Image comparison data:
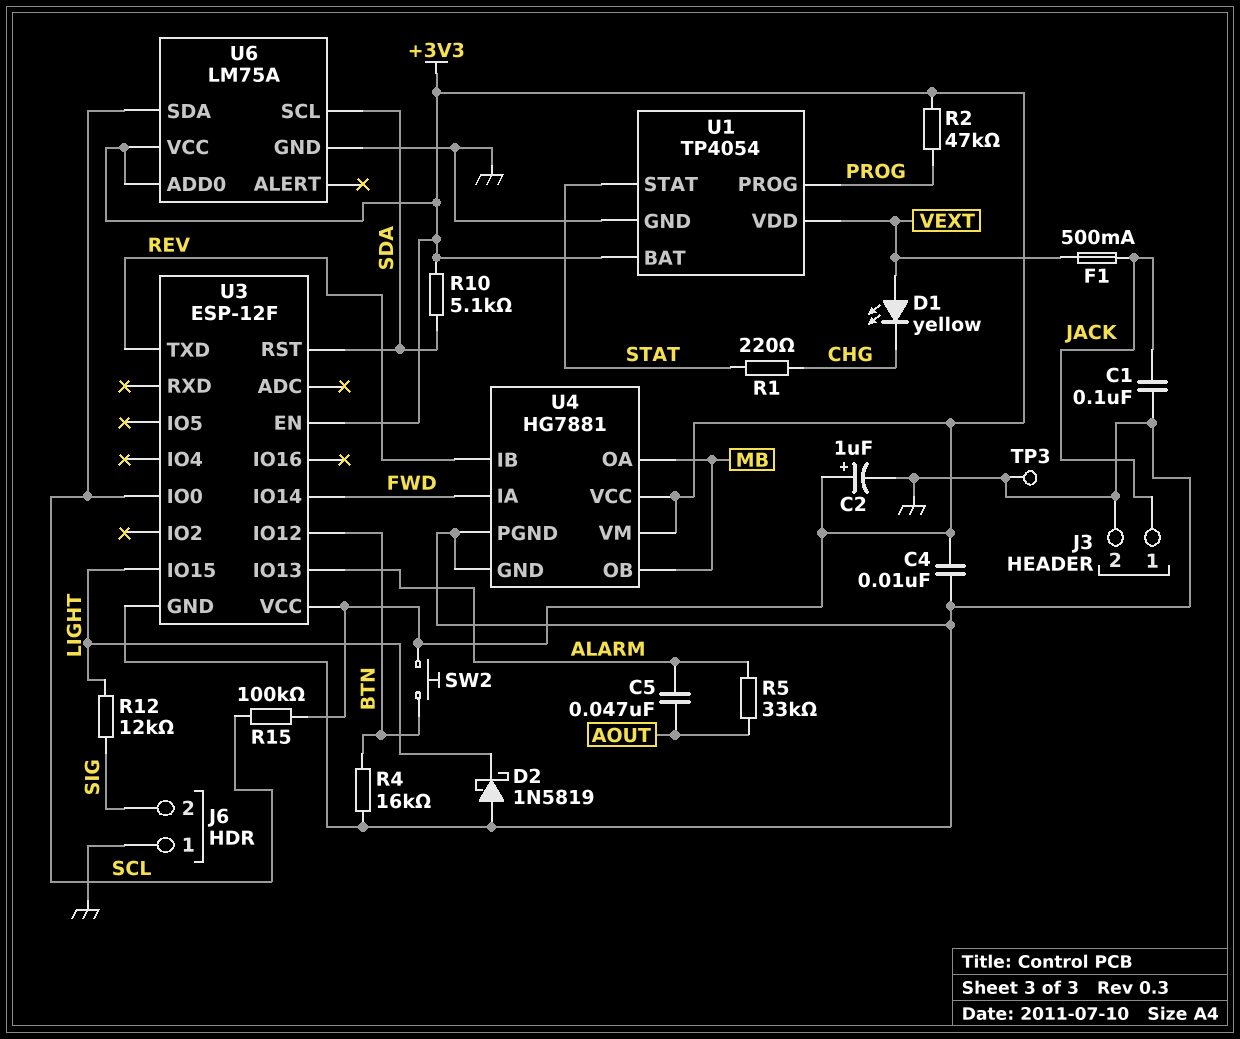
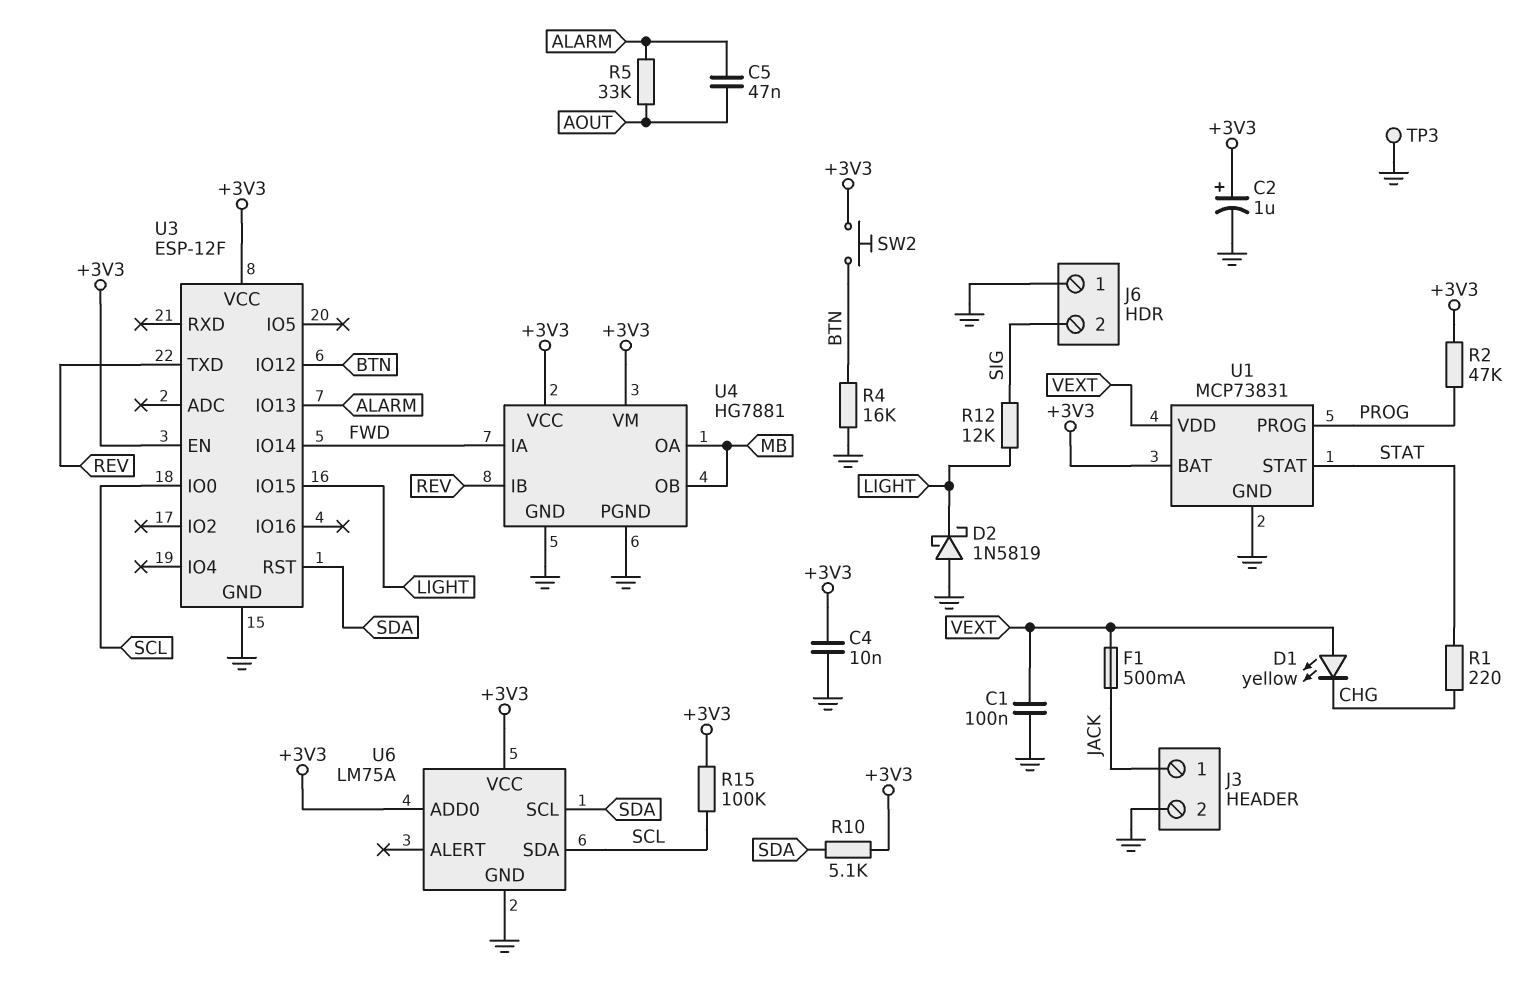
C1: 100nF (GND, JACK) -> 100nF (GND, VEXT)
U1: TP4054 -> MCP73831

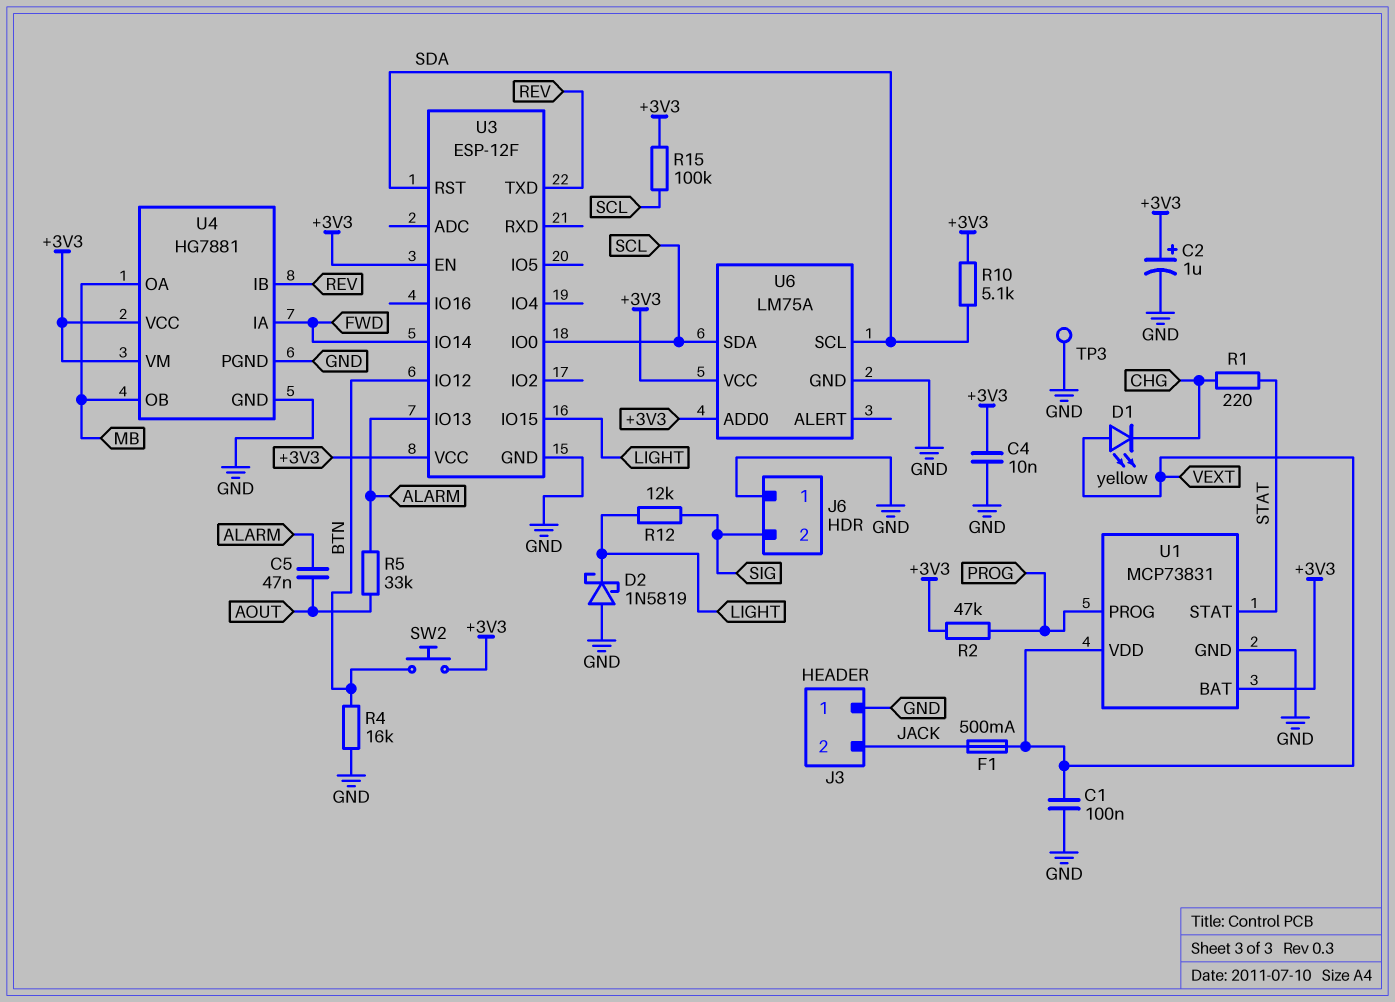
J3 pin 1: JACK -> GND
J3 pin 2: GND -> JACK

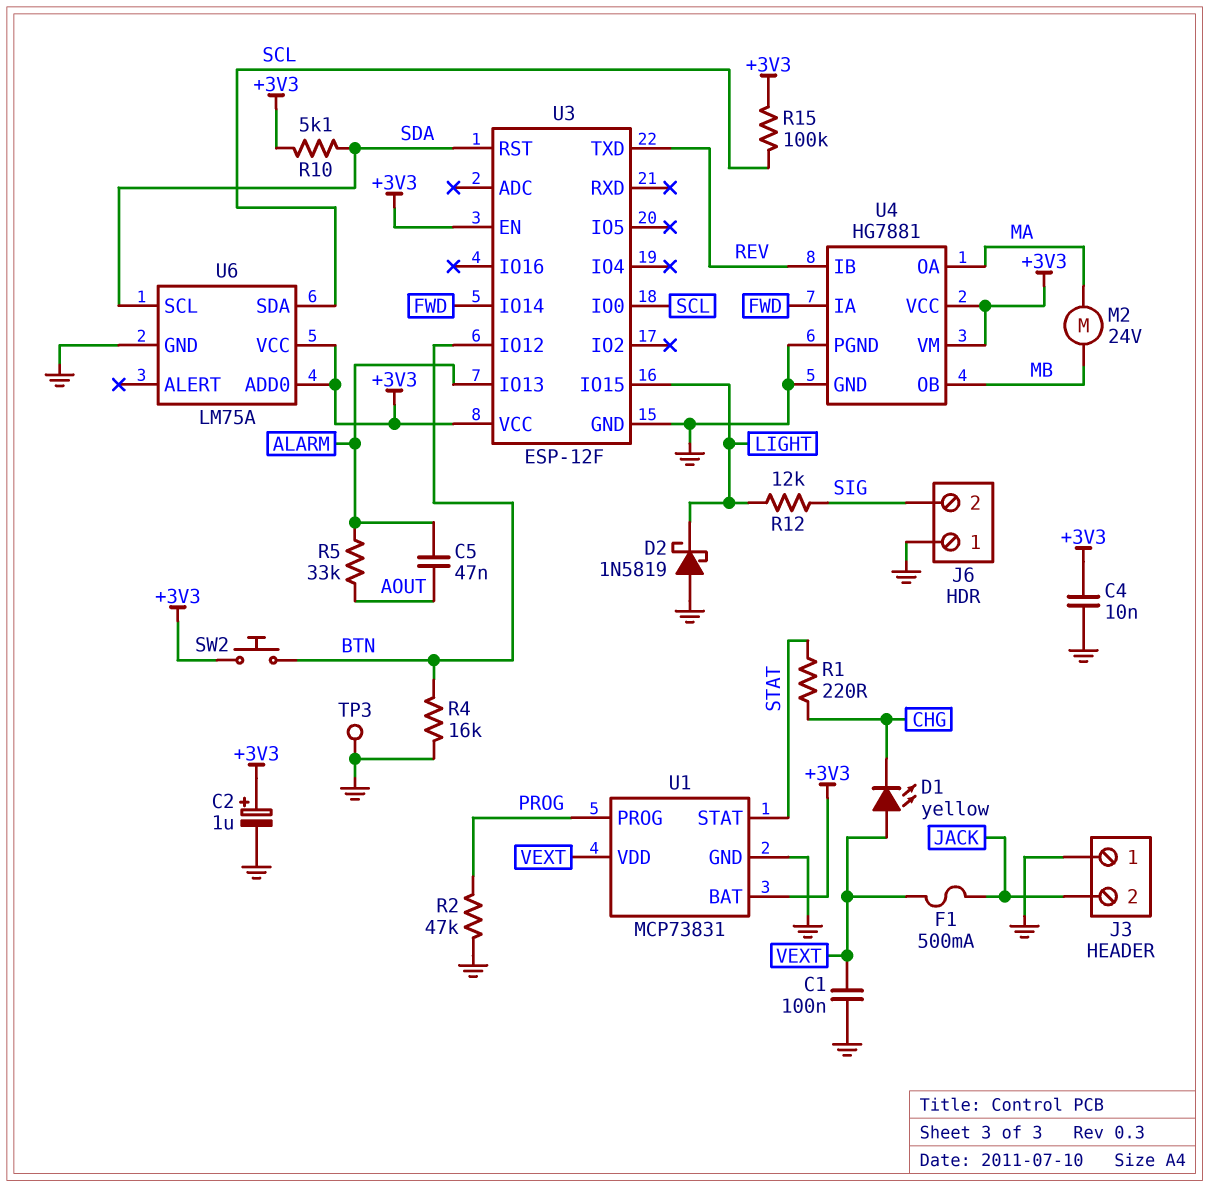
M2: none -> motor 24V (MA, MB)
R2: 47k (+3V3, PROG) -> 47k (GND, PROG)
U4 pin OA: MB -> MA

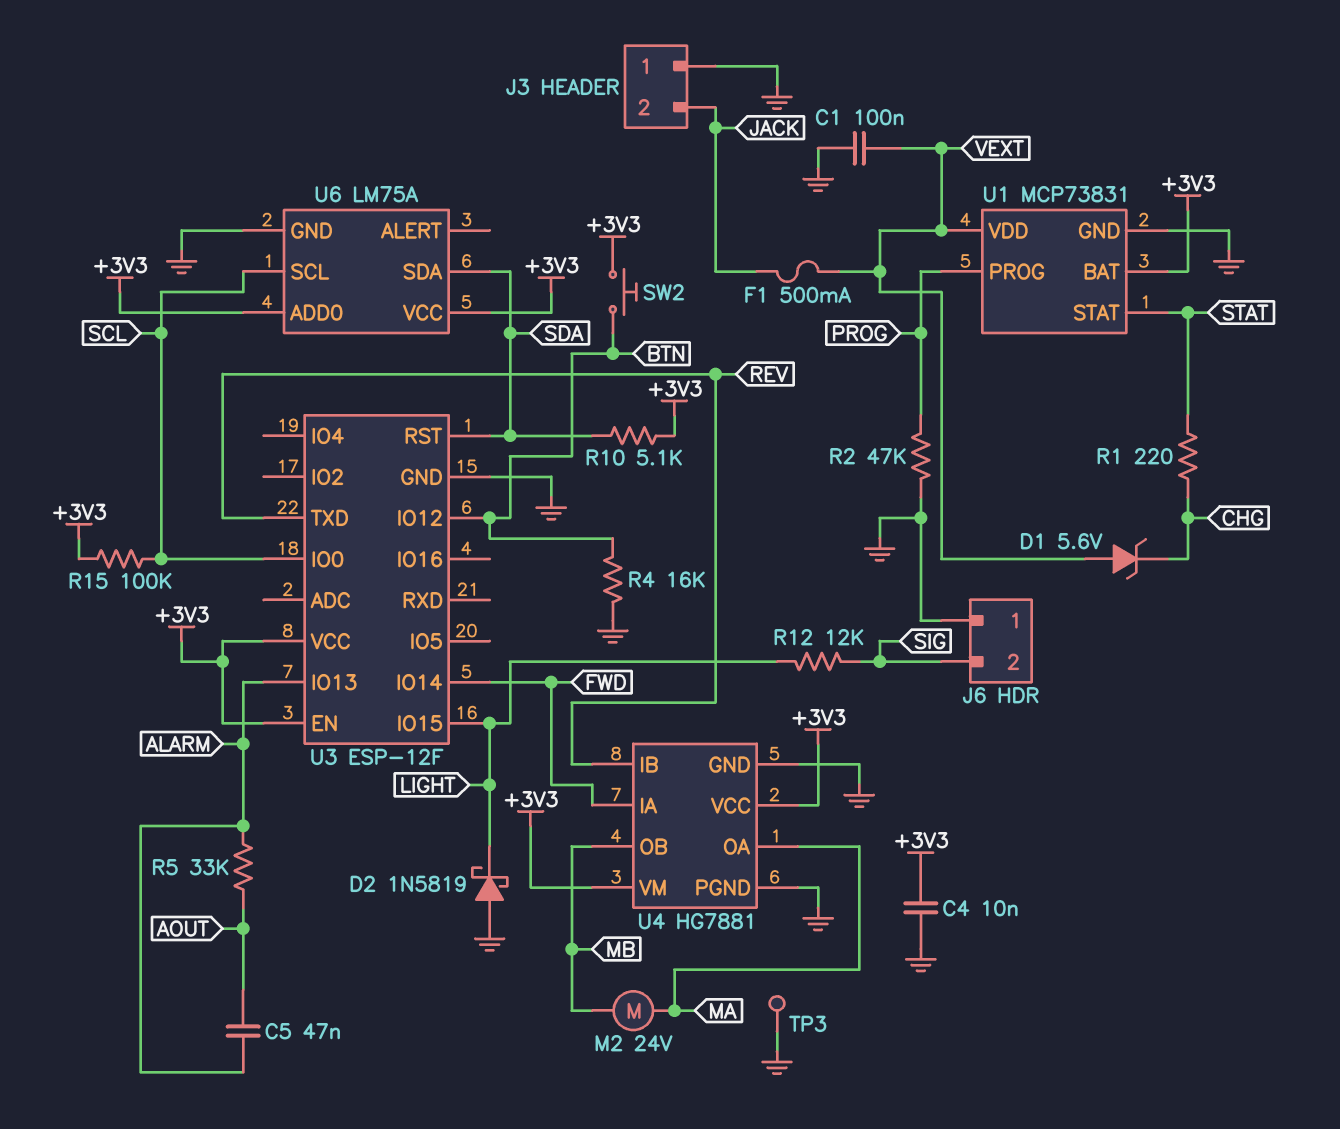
C2: 1uF (plus +3V3, minus GND) -> none
D1: LED yellow (A VEXT, K CHG) -> zener 5.6V (A VEXT, K CHG)
U6 pin SCL: SDA -> SCL
U6 pin SDA: SCL -> SDA

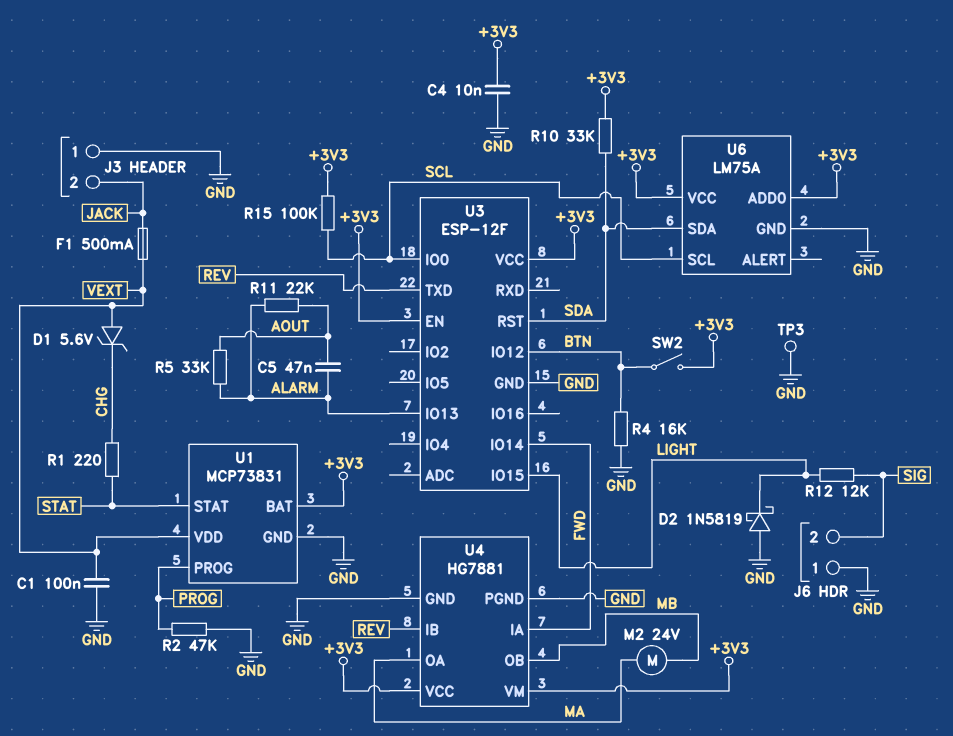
R10: 5.1k (+3V3, SDA) -> 33k (+3V3, SDA)
R11: none -> 22k (ALARM, AOUT)
SW2: button (+3V3, BTN) -> switch (+3V3, BTN)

• **What you have to do**
Output the records above exactly as they are, leaving out the pictures.

• **Output below**
C1: 100nF (GND, JACK) -> 100nF (GND, VEXT)
U1: TP4054 -> MCP73831

J3 pin 1: JACK -> GND
J3 pin 2: GND -> JACK

M2: none -> motor 24V (MA, MB)
R2: 47k (+3V3, PROG) -> 47k (GND, PROG)
U4 pin OA: MB -> MA

C2: 1uF (plus +3V3, minus GND) -> none
D1: LED yellow (A VEXT, K CHG) -> zener 5.6V (A VEXT, K CHG)
U6 pin SCL: SDA -> SCL
U6 pin SDA: SCL -> SDA

R10: 5.1k (+3V3, SDA) -> 33k (+3V3, SDA)
R11: none -> 22k (ALARM, AOUT)
SW2: button (+3V3, BTN) -> switch (+3V3, BTN)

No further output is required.